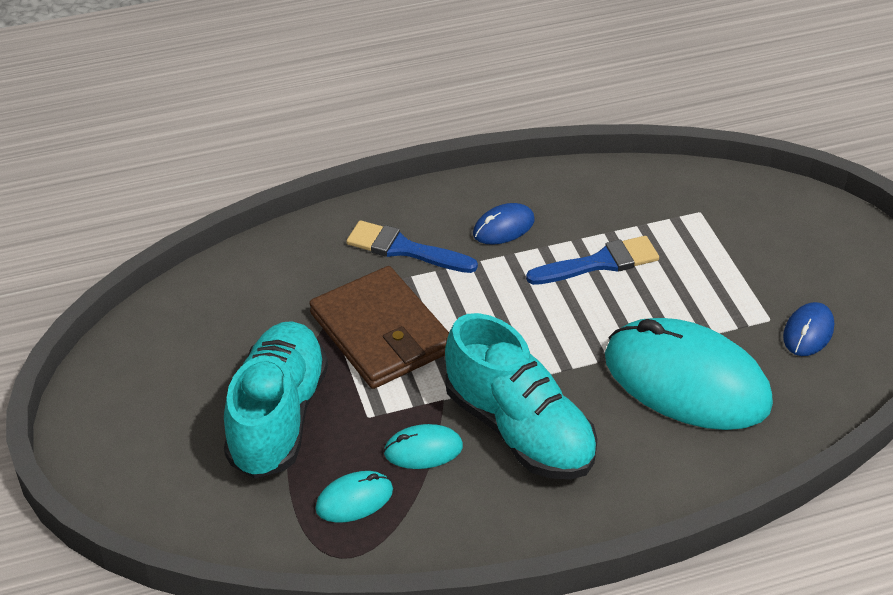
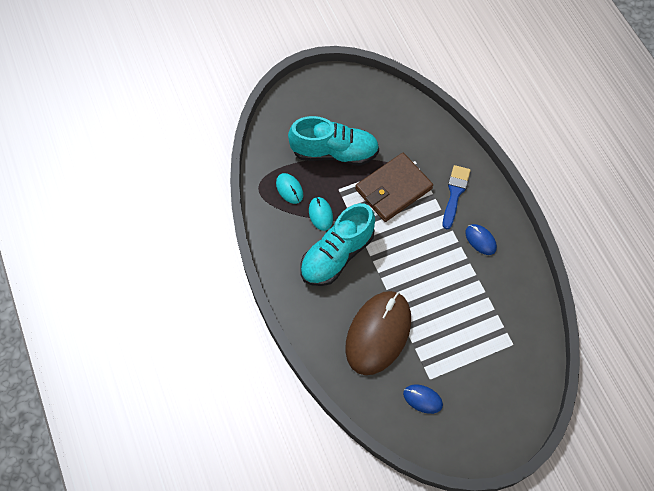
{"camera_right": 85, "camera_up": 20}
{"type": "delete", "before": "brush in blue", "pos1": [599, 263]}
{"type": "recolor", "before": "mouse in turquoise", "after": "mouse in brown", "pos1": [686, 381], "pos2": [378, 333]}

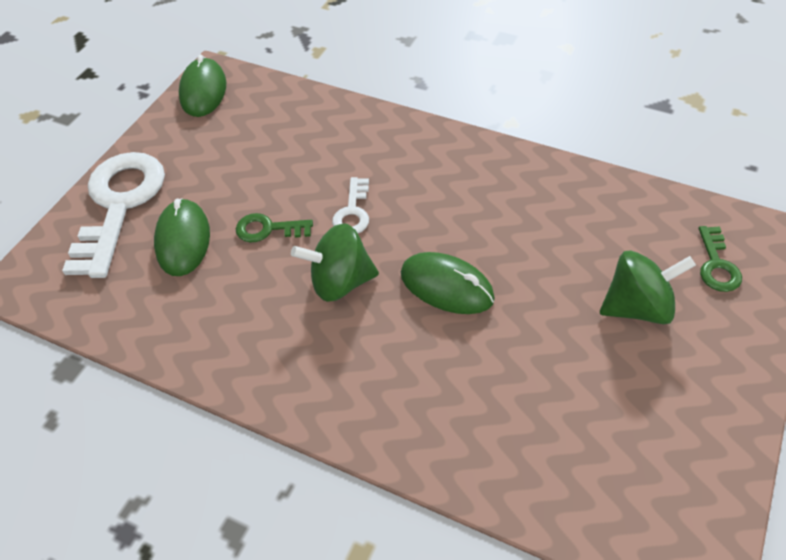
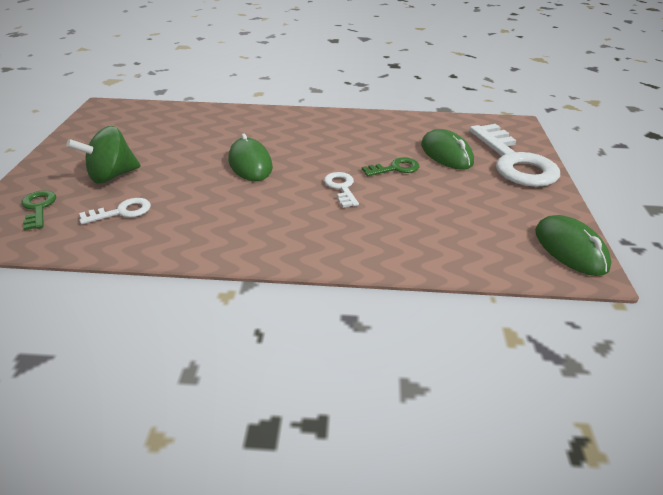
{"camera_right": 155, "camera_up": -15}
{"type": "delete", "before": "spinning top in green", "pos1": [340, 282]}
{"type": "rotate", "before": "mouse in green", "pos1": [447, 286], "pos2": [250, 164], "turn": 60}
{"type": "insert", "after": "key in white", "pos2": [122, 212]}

━━━━━━━━━━━━━━━━━━━━━━━━━━━━━━

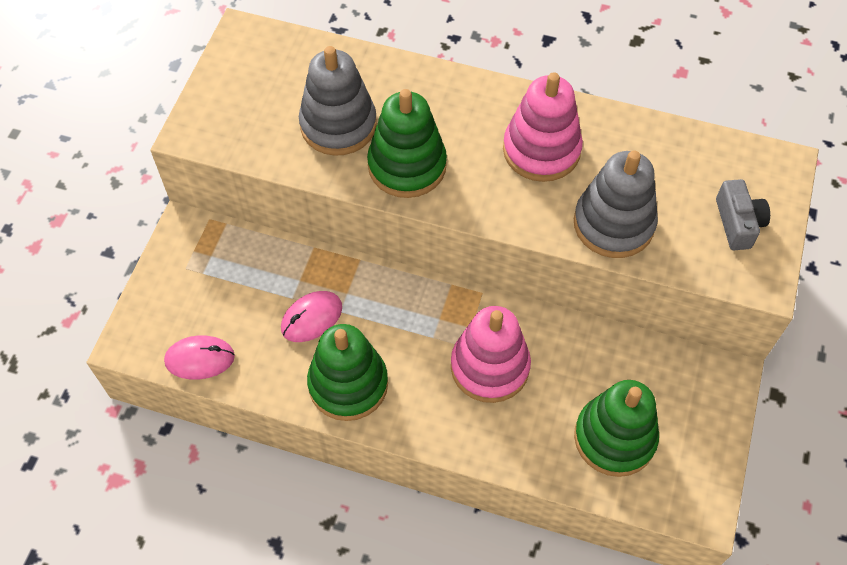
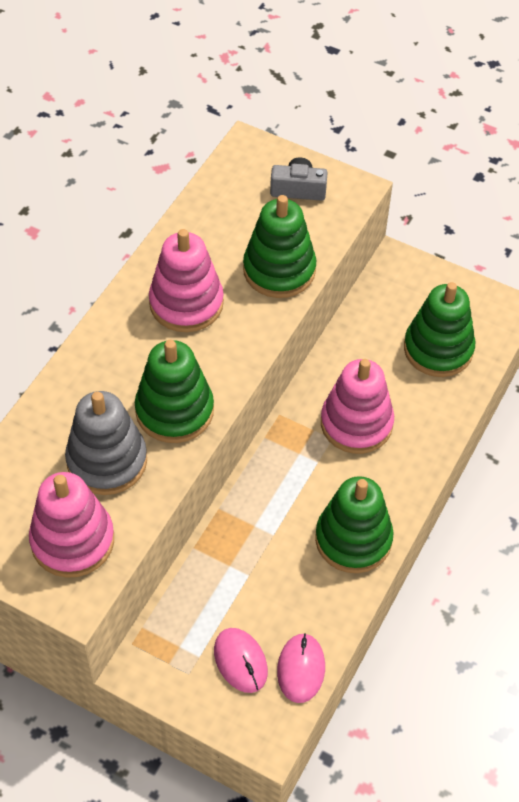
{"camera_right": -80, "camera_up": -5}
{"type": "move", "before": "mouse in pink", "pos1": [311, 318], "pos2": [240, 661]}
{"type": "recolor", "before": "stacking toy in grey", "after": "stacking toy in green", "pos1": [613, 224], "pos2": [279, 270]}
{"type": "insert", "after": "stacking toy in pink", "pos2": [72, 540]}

━━━━━━━━━━━━━━━━━━━━━━━━━━━━━━

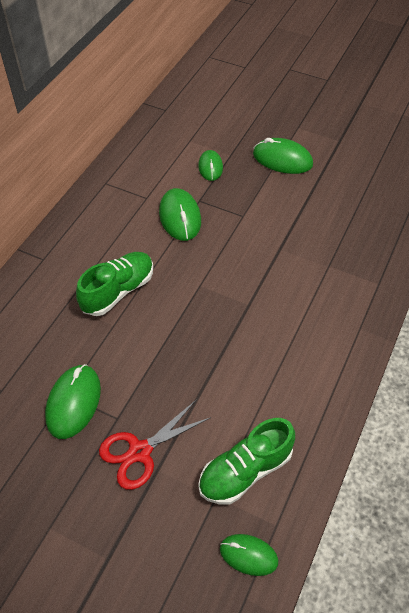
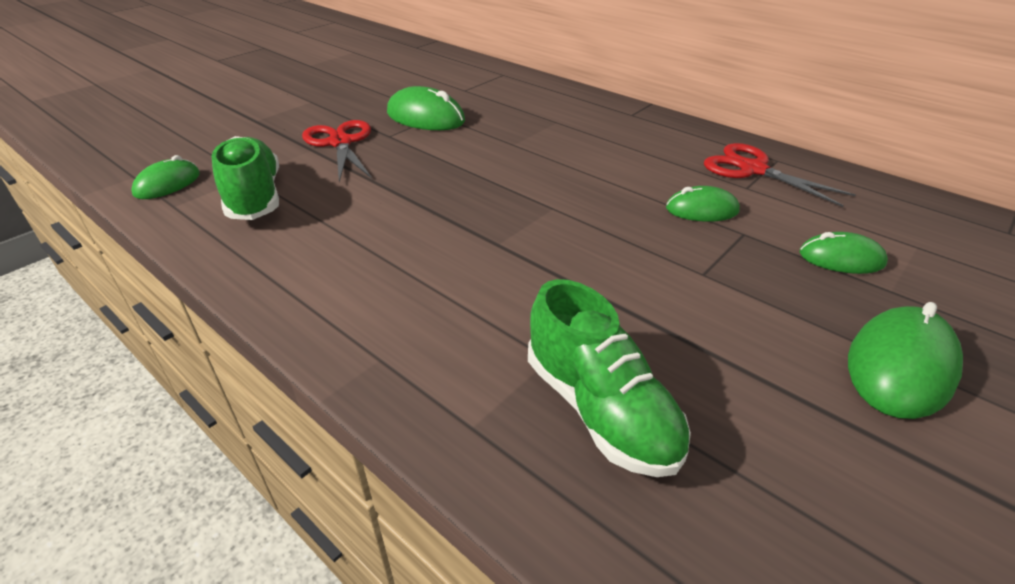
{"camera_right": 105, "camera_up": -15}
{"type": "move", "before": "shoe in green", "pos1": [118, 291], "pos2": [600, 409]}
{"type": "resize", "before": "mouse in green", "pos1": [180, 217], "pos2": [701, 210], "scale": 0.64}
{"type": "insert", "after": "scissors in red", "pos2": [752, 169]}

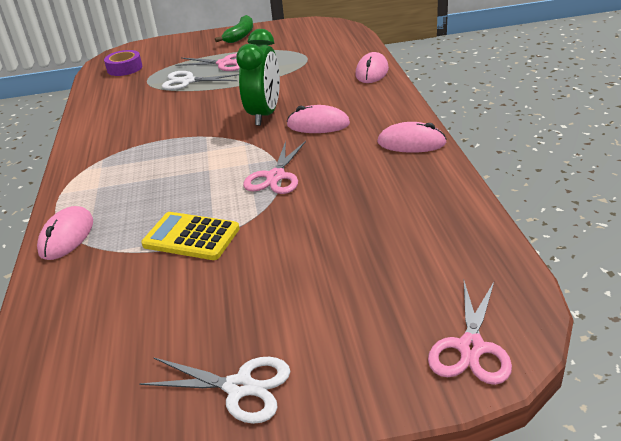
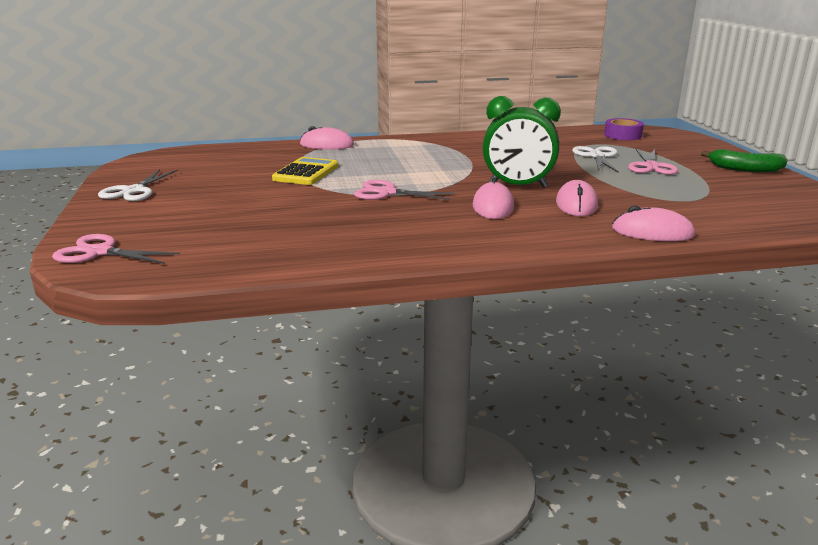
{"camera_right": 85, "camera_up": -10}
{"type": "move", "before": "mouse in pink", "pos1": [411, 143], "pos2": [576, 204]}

━━━━━━━━━━━━━━━━━━━━━━━━━━━━━━

:: PROBLEM STATEMENT ::
Filter the listing for the word "stacking" and copy every line that holds it.

:: YOUR SOLUTION ::
{"type": "recolor", "before": "stacking toy in grey", "after": "stacking toy in green", "pos1": [613, 224], "pos2": [279, 270]}
{"type": "insert", "after": "stacking toy in pink", "pos2": [72, 540]}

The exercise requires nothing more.